_Records for the exercise_:
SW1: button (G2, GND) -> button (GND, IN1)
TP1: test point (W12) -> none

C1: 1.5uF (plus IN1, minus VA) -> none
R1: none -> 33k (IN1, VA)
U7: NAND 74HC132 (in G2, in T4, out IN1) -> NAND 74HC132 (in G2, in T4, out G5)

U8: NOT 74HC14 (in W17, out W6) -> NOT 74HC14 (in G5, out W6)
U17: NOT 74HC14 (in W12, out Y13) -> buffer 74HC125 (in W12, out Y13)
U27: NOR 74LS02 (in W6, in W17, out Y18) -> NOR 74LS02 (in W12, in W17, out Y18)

_Your goal_: Set down the whole listing again, exactly as it was given.

_Your response_:
SW1: button (G2, GND) -> button (GND, IN1)
TP1: test point (W12) -> none

C1: 1.5uF (plus IN1, minus VA) -> none
R1: none -> 33k (IN1, VA)
U7: NAND 74HC132 (in G2, in T4, out IN1) -> NAND 74HC132 (in G2, in T4, out G5)

U8: NOT 74HC14 (in W17, out W6) -> NOT 74HC14 (in G5, out W6)
U17: NOT 74HC14 (in W12, out Y13) -> buffer 74HC125 (in W12, out Y13)
U27: NOR 74LS02 (in W6, in W17, out Y18) -> NOR 74LS02 (in W12, in W17, out Y18)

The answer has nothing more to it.